**Description of the task**. Repeat the listing verbatim. Drop any pictures.

**Available data**.
= = =
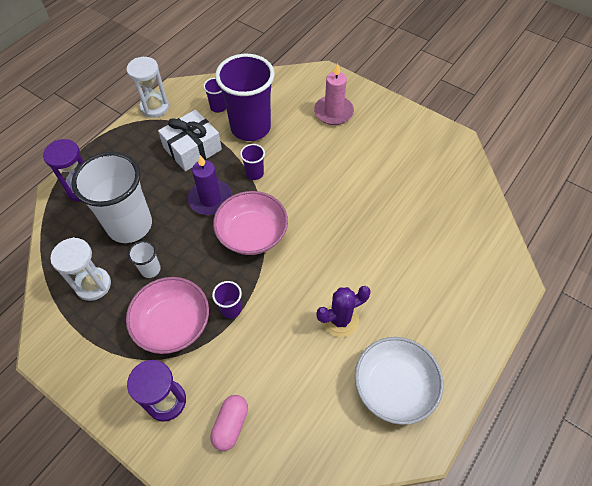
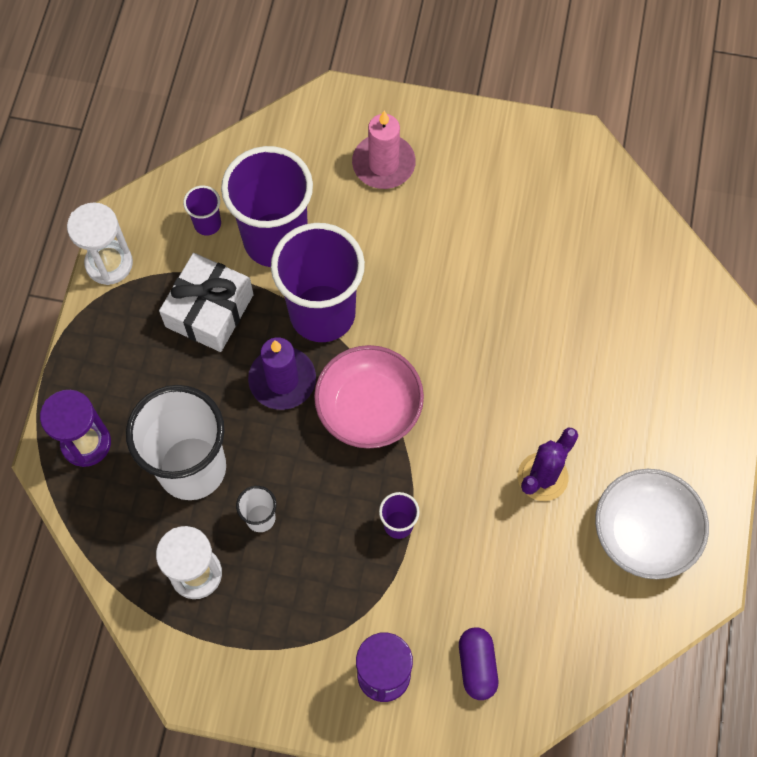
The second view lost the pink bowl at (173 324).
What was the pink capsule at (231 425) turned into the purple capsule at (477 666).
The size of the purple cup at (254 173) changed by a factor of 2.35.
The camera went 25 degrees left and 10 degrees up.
= = =
**Your response**.
The second view lost the pink bowl at (173 324).
What was the pink capsule at (231 425) turned into the purple capsule at (477 666).
The size of the purple cup at (254 173) changed by a factor of 2.35.
The camera went 25 degrees left and 10 degrees up.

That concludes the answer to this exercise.